» Description of the task:
Take the material and output all of it exactly.

» Records for the task:

= = =

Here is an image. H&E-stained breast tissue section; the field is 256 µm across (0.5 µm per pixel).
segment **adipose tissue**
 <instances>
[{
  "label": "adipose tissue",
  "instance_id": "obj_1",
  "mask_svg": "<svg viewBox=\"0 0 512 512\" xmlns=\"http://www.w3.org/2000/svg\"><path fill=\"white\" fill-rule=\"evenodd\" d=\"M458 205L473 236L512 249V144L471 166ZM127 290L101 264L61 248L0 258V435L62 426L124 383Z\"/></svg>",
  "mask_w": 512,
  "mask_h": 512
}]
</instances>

= = =

» Full response:
Here is an image. H&E-stained breast tissue section; the field is 256 µm across (0.5 µm per pixel).
segment **adipose tissue**
 <instances>
[{
  "label": "adipose tissue",
  "instance_id": "obj_1",
  "mask_svg": "<svg viewBox=\"0 0 512 512\" xmlns=\"http://www.w3.org/2000/svg\"><path fill=\"white\" fill-rule=\"evenodd\" d=\"M458 205L473 236L512 249V144L471 166ZM127 290L101 264L61 248L0 258V435L62 426L124 383Z\"/></svg>",
  "mask_w": 512,
  "mask_h": 512
}]
</instances>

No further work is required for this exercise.